## EXERCISE PROMPT
Reproduce each record below in full, word for word, without images.
──────────
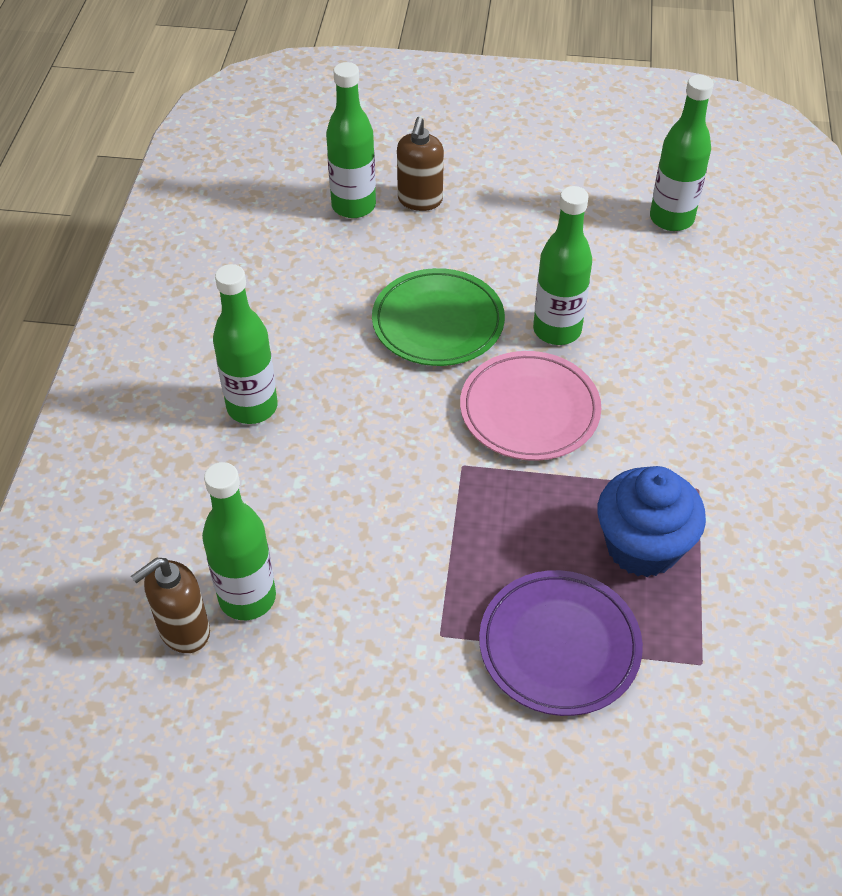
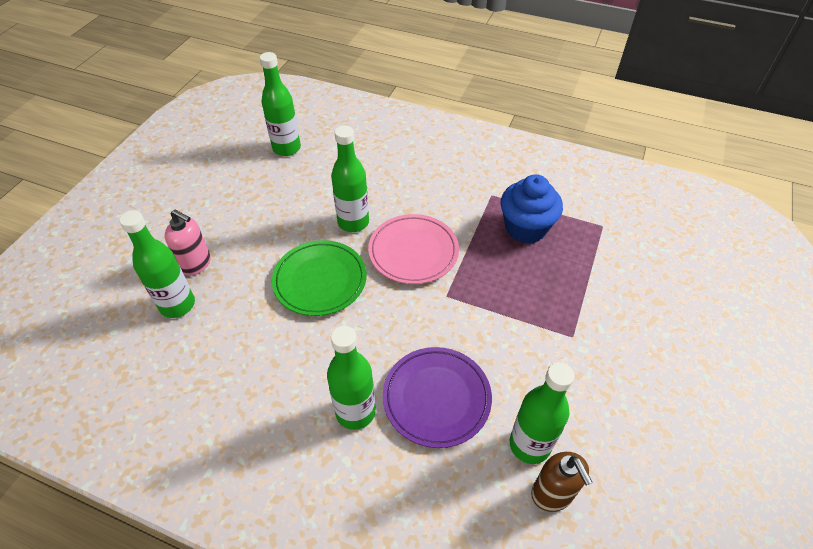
camera: 75 degrees left, 0 degrees up
brown soap dispenser [397,117,444,211] -> pink soap dispenser [165,210,211,276]
purple plate [479,570,643,716] -> purple plate moved to [383,347,492,448]

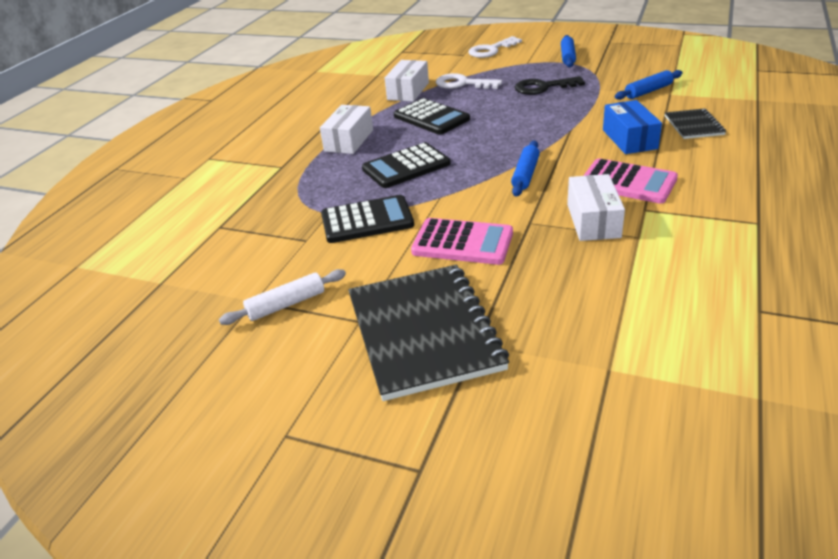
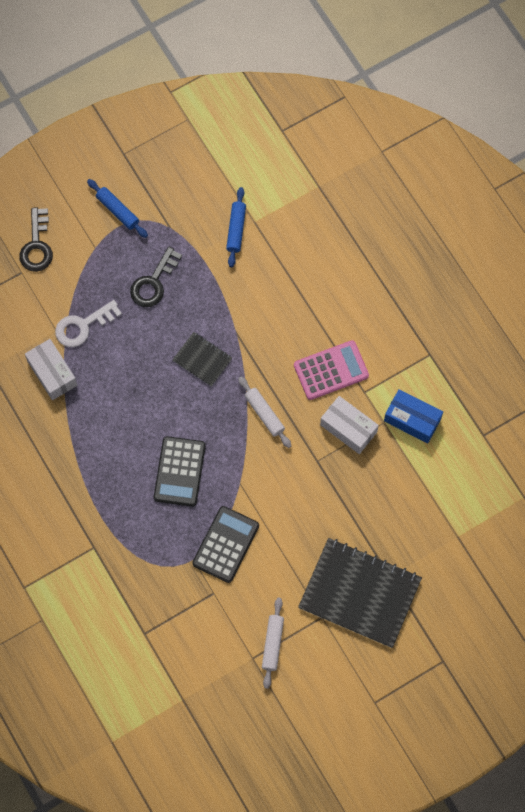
camera: 55 degrees left, 35 degrees up
white box [320,105,373,154] -> none
black calculator [394,98,470,135] -> none
pink calculator [411,218,513,265] -> none
white key [468,36,522,58] -> black key [19,207,53,272]
blue rolling pin [511,141,540,197] -> white rolling pin [238,376,291,448]
blue box [603,100,662,154] -> blue box moved to [384,389,443,443]
black notebook [665,108,726,139] -> black notebook moved to [172,332,232,386]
──────────
## RESPONSE BELOW
camera: 75 degrees left, 0 degrees up
brown soap dispenser [397,117,444,211] -> pink soap dispenser [165,210,211,276]
purple plate [479,570,643,716] -> purple plate moved to [383,347,492,448]

camera: 55 degrees left, 35 degrees up
white box [320,105,373,154] -> none
black calculator [394,98,470,135] -> none
pink calculator [411,218,513,265] -> none
white key [468,36,522,58] -> black key [19,207,53,272]
blue rolling pin [511,141,540,197] -> white rolling pin [238,376,291,448]
blue box [603,100,662,154] -> blue box moved to [384,389,443,443]
black notebook [665,108,726,139] -> black notebook moved to [172,332,232,386]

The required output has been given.